(Beginning of Entries shown)

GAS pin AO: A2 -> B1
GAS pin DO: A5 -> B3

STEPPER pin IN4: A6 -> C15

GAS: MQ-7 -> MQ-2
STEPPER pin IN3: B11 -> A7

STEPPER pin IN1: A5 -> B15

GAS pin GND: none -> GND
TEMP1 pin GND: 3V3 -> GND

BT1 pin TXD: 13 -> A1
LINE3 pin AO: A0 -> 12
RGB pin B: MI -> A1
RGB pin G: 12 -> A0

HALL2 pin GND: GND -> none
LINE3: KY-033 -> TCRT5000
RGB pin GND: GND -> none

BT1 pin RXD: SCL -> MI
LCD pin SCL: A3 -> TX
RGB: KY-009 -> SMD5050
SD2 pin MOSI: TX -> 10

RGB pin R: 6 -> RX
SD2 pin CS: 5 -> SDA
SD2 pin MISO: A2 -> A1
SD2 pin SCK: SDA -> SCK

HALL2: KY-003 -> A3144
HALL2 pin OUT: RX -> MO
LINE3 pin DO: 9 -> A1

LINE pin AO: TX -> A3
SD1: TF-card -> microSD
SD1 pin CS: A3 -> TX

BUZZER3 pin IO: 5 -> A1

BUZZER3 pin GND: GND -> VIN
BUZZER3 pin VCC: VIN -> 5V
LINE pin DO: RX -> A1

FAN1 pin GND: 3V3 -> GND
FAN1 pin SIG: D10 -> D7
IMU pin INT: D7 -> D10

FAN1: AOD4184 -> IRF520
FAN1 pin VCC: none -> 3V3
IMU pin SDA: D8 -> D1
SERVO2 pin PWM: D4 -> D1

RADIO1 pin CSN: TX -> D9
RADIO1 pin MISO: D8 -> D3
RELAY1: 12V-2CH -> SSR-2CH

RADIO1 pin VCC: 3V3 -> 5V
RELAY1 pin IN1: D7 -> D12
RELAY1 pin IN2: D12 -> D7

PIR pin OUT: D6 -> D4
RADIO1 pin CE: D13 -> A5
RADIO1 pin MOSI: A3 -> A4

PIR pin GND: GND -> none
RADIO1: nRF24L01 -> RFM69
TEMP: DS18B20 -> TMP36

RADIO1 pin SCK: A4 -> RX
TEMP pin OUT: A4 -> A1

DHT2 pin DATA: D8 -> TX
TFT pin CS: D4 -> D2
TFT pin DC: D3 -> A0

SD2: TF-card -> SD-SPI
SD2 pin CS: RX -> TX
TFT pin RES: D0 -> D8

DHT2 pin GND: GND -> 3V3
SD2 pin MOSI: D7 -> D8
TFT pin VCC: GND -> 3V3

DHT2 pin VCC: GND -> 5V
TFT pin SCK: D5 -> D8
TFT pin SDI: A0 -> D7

(End of Entries shown)

[Task item]
Return the listing in full, matching each word exactly.

[Finished exercise]
GAS pin AO: A2 -> B1
GAS pin DO: A5 -> B3

STEPPER pin IN4: A6 -> C15

GAS: MQ-7 -> MQ-2
STEPPER pin IN3: B11 -> A7

STEPPER pin IN1: A5 -> B15

GAS pin GND: none -> GND
TEMP1 pin GND: 3V3 -> GND

BT1 pin TXD: 13 -> A1
LINE3 pin AO: A0 -> 12
RGB pin B: MI -> A1
RGB pin G: 12 -> A0

HALL2 pin GND: GND -> none
LINE3: KY-033 -> TCRT5000
RGB pin GND: GND -> none

BT1 pin RXD: SCL -> MI
LCD pin SCL: A3 -> TX
RGB: KY-009 -> SMD5050
SD2 pin MOSI: TX -> 10

RGB pin R: 6 -> RX
SD2 pin CS: 5 -> SDA
SD2 pin MISO: A2 -> A1
SD2 pin SCK: SDA -> SCK

HALL2: KY-003 -> A3144
HALL2 pin OUT: RX -> MO
LINE3 pin DO: 9 -> A1

LINE pin AO: TX -> A3
SD1: TF-card -> microSD
SD1 pin CS: A3 -> TX

BUZZER3 pin IO: 5 -> A1

BUZZER3 pin GND: GND -> VIN
BUZZER3 pin VCC: VIN -> 5V
LINE pin DO: RX -> A1

FAN1 pin GND: 3V3 -> GND
FAN1 pin SIG: D10 -> D7
IMU pin INT: D7 -> D10

FAN1: AOD4184 -> IRF520
FAN1 pin VCC: none -> 3V3
IMU pin SDA: D8 -> D1
SERVO2 pin PWM: D4 -> D1

RADIO1 pin CSN: TX -> D9
RADIO1 pin MISO: D8 -> D3
RELAY1: 12V-2CH -> SSR-2CH

RADIO1 pin VCC: 3V3 -> 5V
RELAY1 pin IN1: D7 -> D12
RELAY1 pin IN2: D12 -> D7

PIR pin OUT: D6 -> D4
RADIO1 pin CE: D13 -> A5
RADIO1 pin MOSI: A3 -> A4

PIR pin GND: GND -> none
RADIO1: nRF24L01 -> RFM69
TEMP: DS18B20 -> TMP36

RADIO1 pin SCK: A4 -> RX
TEMP pin OUT: A4 -> A1

DHT2 pin DATA: D8 -> TX
TFT pin CS: D4 -> D2
TFT pin DC: D3 -> A0

SD2: TF-card -> SD-SPI
SD2 pin CS: RX -> TX
TFT pin RES: D0 -> D8

DHT2 pin GND: GND -> 3V3
SD2 pin MOSI: D7 -> D8
TFT pin VCC: GND -> 3V3

DHT2 pin VCC: GND -> 5V
TFT pin SCK: D5 -> D8
TFT pin SDI: A0 -> D7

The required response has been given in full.